BEGIN Provided records
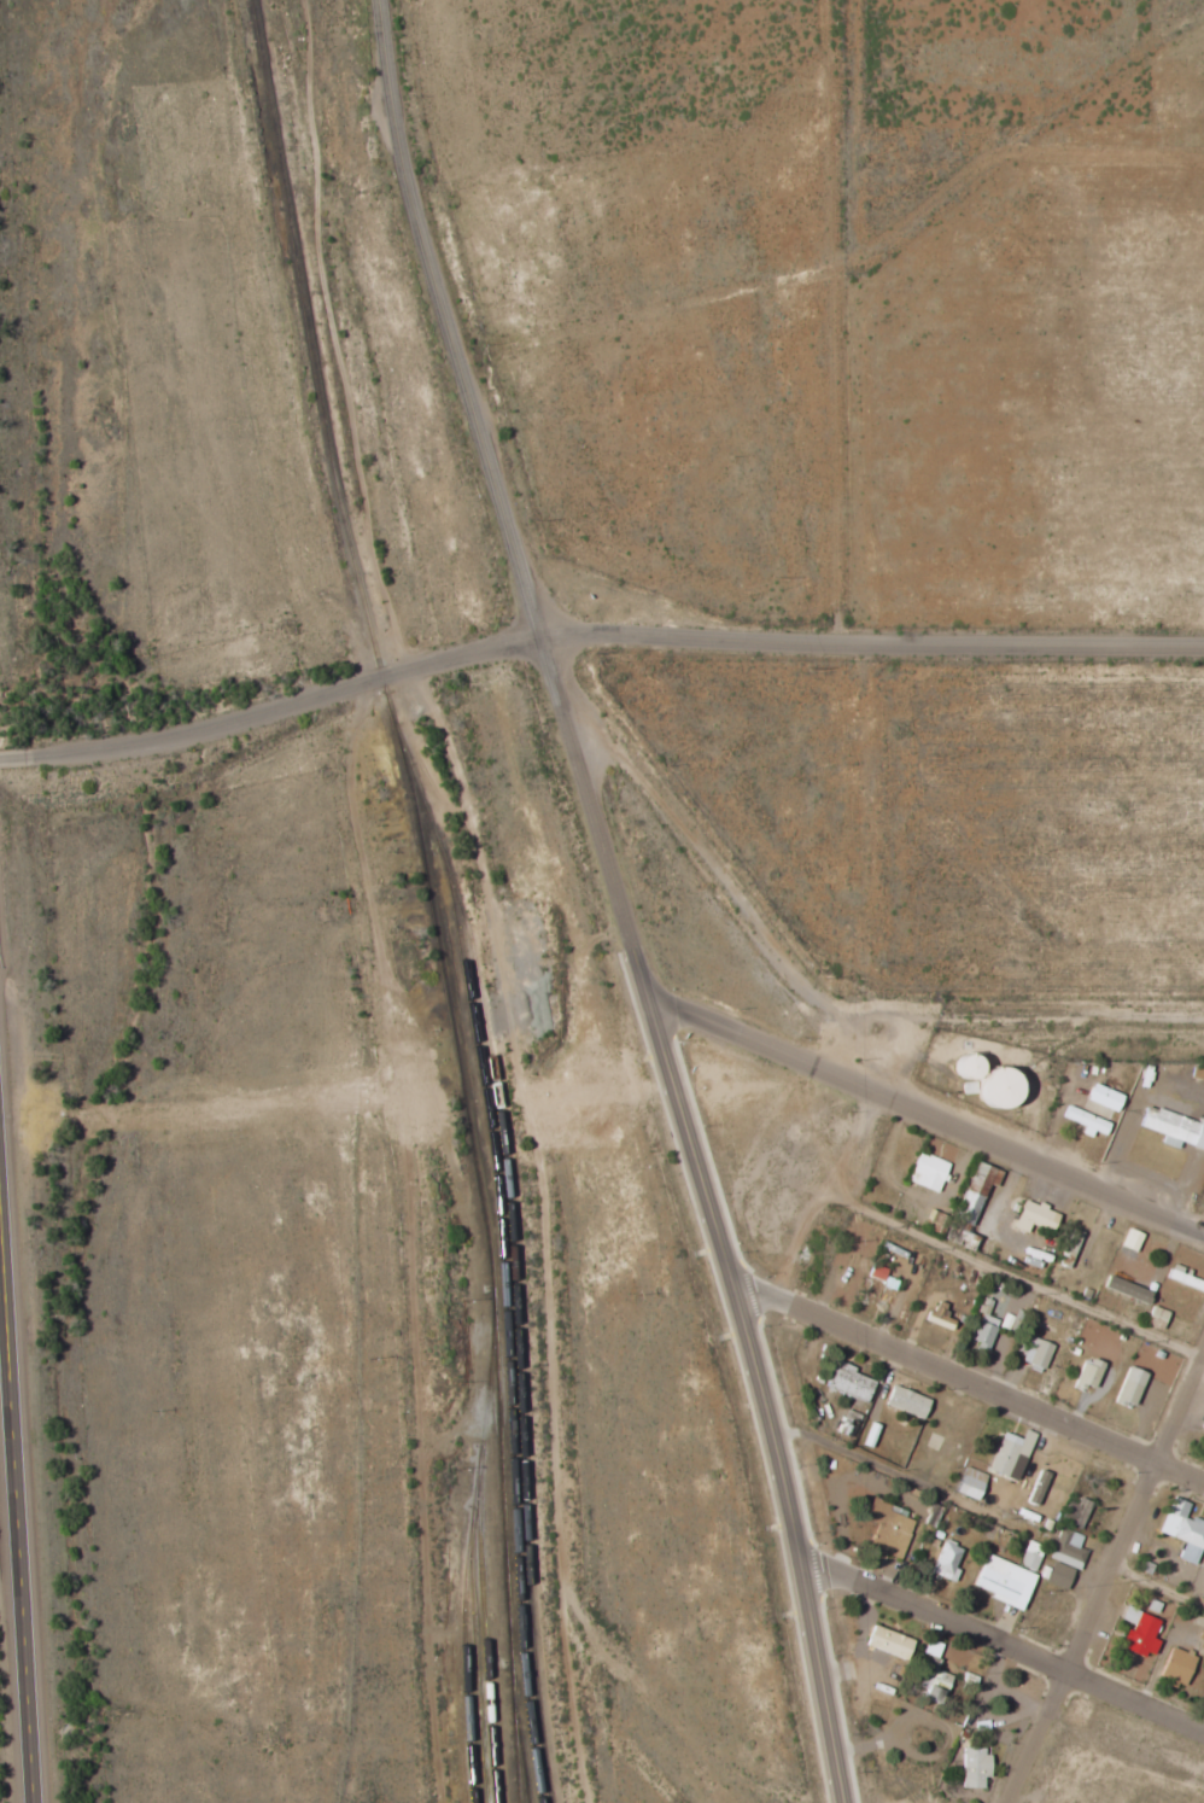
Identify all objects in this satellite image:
road: (469, 395)
road: (608, 633)
road: (14, 757)
road: (680, 843)
railway: (431, 895)
building: (961, 1065)
building: (991, 1087)
building: (1100, 1097)
road: (927, 1115)
building: (1084, 1121)
building: (1173, 1128)
building: (926, 1172)
building: (974, 1191)
building: (1032, 1217)
building: (1130, 1240)
building: (1069, 1247)
railway: (514, 1279)
building: (881, 1279)
road: (735, 1289)
building: (1125, 1289)
building: (1154, 1317)
building: (936, 1320)
building: (981, 1325)
railway: (506, 1332)
building: (1035, 1353)
building: (1086, 1374)
road: (970, 1381)
building: (846, 1382)
building: (1127, 1387)
building: (905, 1401)
building: (1009, 1452)
building: (968, 1483)
road: (16, 1517)
building: (886, 1528)
building: (1182, 1531)
building: (1066, 1549)
building: (1029, 1555)
railway: (467, 1559)
building: (945, 1562)
building: (1057, 1575)
building: (1002, 1581)
road: (1111, 1589)
building: (1152, 1606)
building: (1138, 1632)
railway: (485, 1634)
building: (1201, 1641)
building: (886, 1642)
road: (1003, 1654)
railway: (476, 1663)
building: (1176, 1666)
building: (934, 1687)
railway: (522, 1747)
building: (973, 1767)

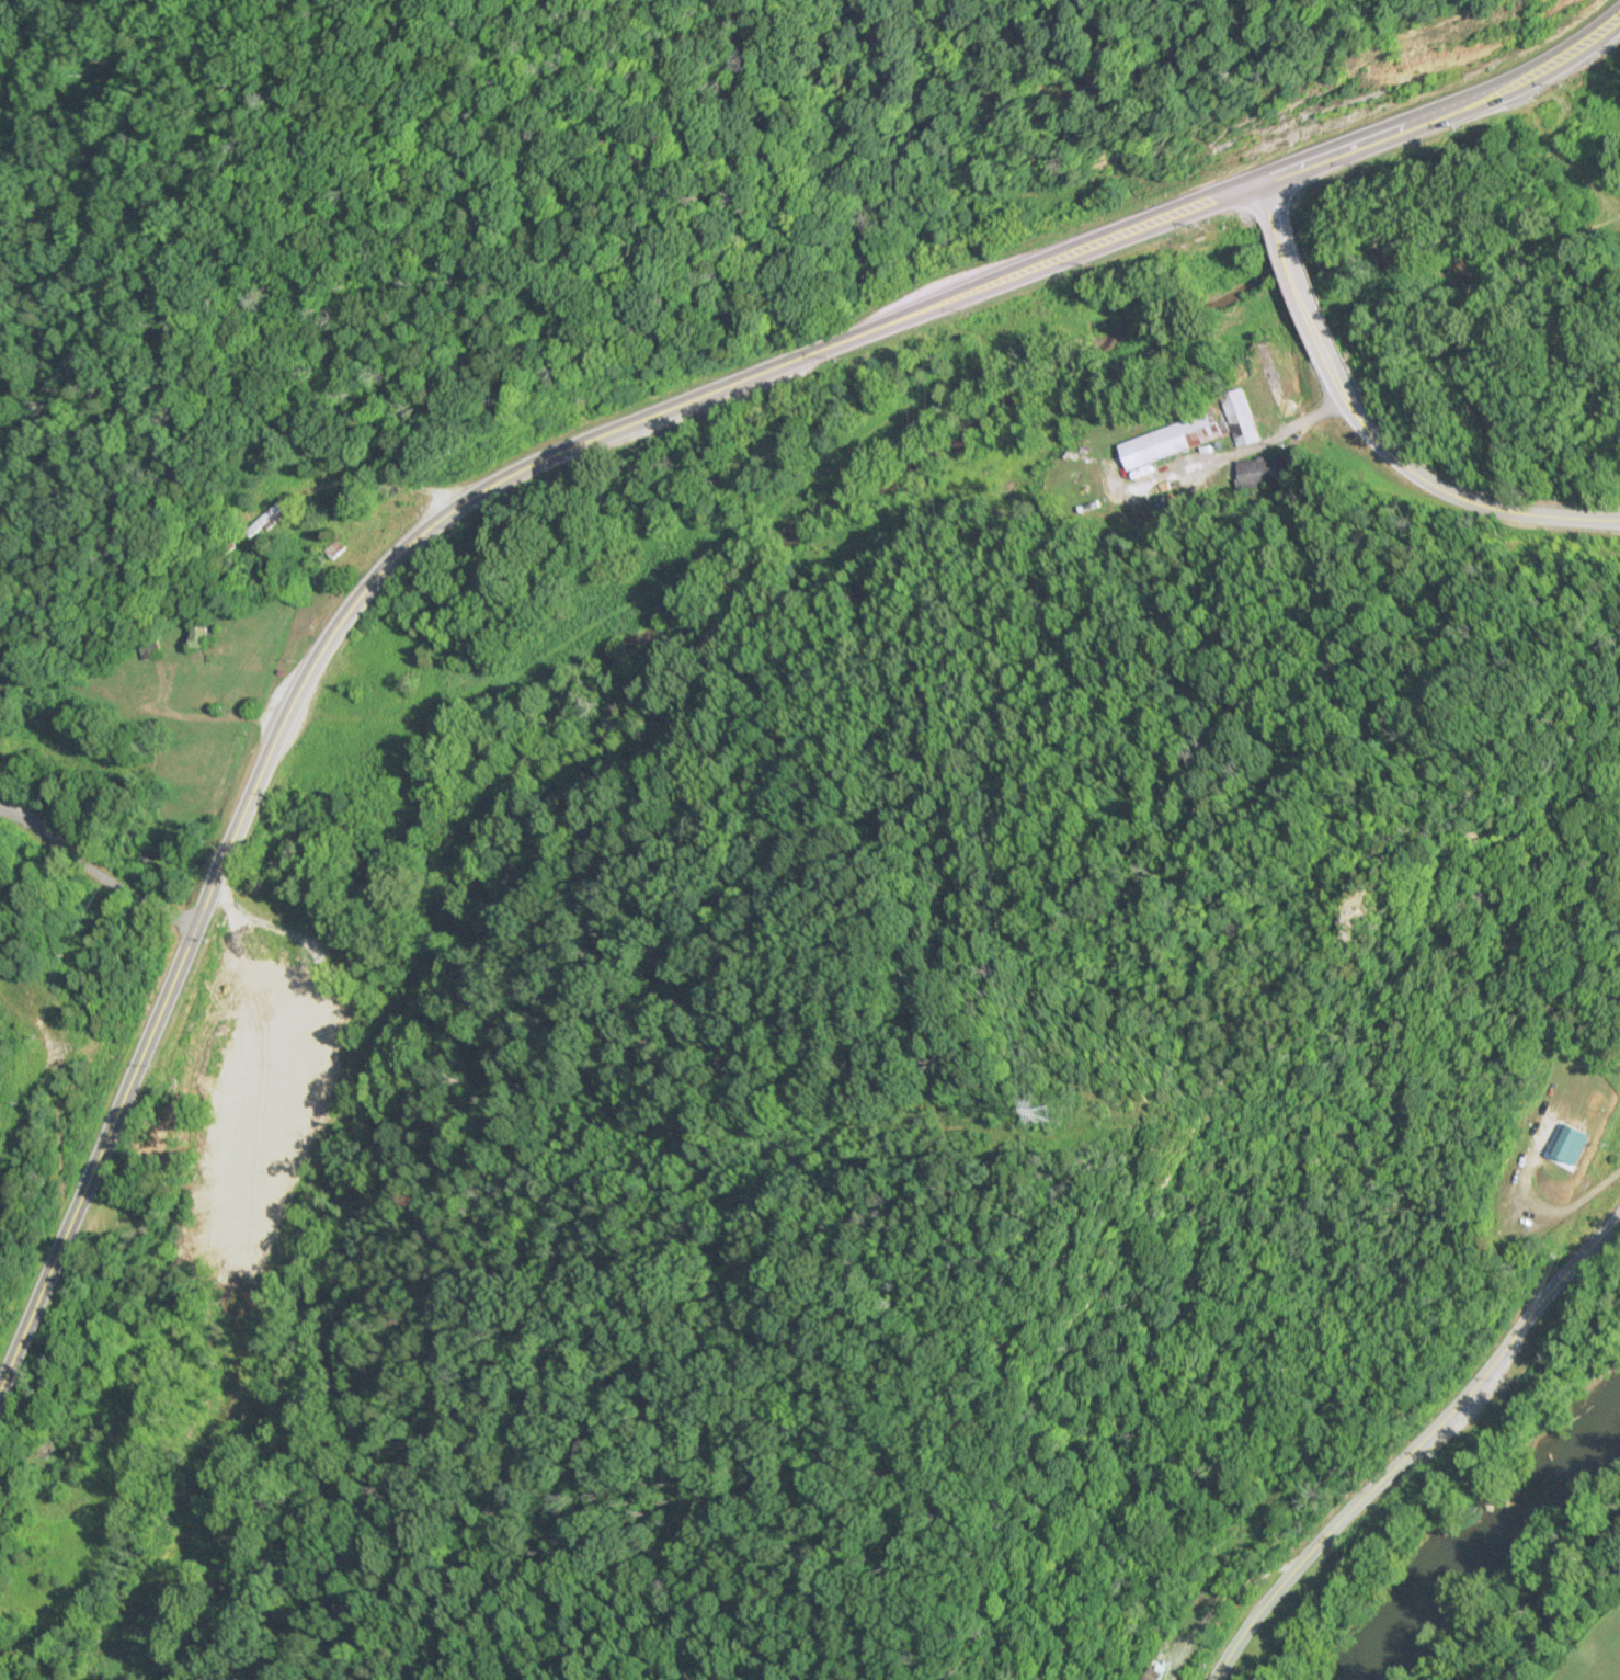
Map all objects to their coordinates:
road: (1264, 196)
road: (1298, 285)
building: (1240, 417)
building: (1171, 440)
road: (575, 442)
building: (1264, 472)
road: (1442, 490)
building: (267, 517)
building: (334, 548)
river: (663, 635)
building: (201, 636)
building: (150, 650)
road: (93, 872)
power tower: (1042, 1110)
building: (1043, 1123)
building: (1571, 1145)
park: (118, 1229)
power tower: (312, 1255)
road: (1415, 1447)
river: (1489, 1534)
road: (1546, 1597)
park: (1543, 1607)
building: (1152, 1674)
END Provided records
- [What needs to be done] When repeating the entries, leave out every picture and keep the rest exact.

- [Answer to this exercise]
Identify all objects in this satellite image:
road: (469, 395)
road: (608, 633)
road: (14, 757)
road: (680, 843)
railway: (431, 895)
building: (961, 1065)
building: (991, 1087)
building: (1100, 1097)
road: (927, 1115)
building: (1084, 1121)
building: (1173, 1128)
building: (926, 1172)
building: (974, 1191)
building: (1032, 1217)
building: (1130, 1240)
building: (1069, 1247)
railway: (514, 1279)
building: (881, 1279)
road: (735, 1289)
building: (1125, 1289)
building: (1154, 1317)
building: (936, 1320)
building: (981, 1325)
railway: (506, 1332)
building: (1035, 1353)
building: (1086, 1374)
road: (970, 1381)
building: (846, 1382)
building: (1127, 1387)
building: (905, 1401)
building: (1009, 1452)
building: (968, 1483)
road: (16, 1517)
building: (886, 1528)
building: (1182, 1531)
building: (1066, 1549)
building: (1029, 1555)
railway: (467, 1559)
building: (945, 1562)
building: (1057, 1575)
building: (1002, 1581)
road: (1111, 1589)
building: (1152, 1606)
building: (1138, 1632)
railway: (485, 1634)
building: (1201, 1641)
building: (886, 1642)
road: (1003, 1654)
railway: (476, 1663)
building: (1176, 1666)
building: (934, 1687)
railway: (522, 1747)
building: (973, 1767)

Map all objects to their coordinates:
road: (1264, 196)
road: (1298, 285)
building: (1240, 417)
building: (1171, 440)
road: (575, 442)
building: (1264, 472)
road: (1442, 490)
building: (267, 517)
building: (334, 548)
river: (663, 635)
building: (201, 636)
building: (150, 650)
road: (93, 872)
power tower: (1042, 1110)
building: (1043, 1123)
building: (1571, 1145)
park: (118, 1229)
power tower: (312, 1255)
road: (1415, 1447)
river: (1489, 1534)
road: (1546, 1597)
park: (1543, 1607)
building: (1152, 1674)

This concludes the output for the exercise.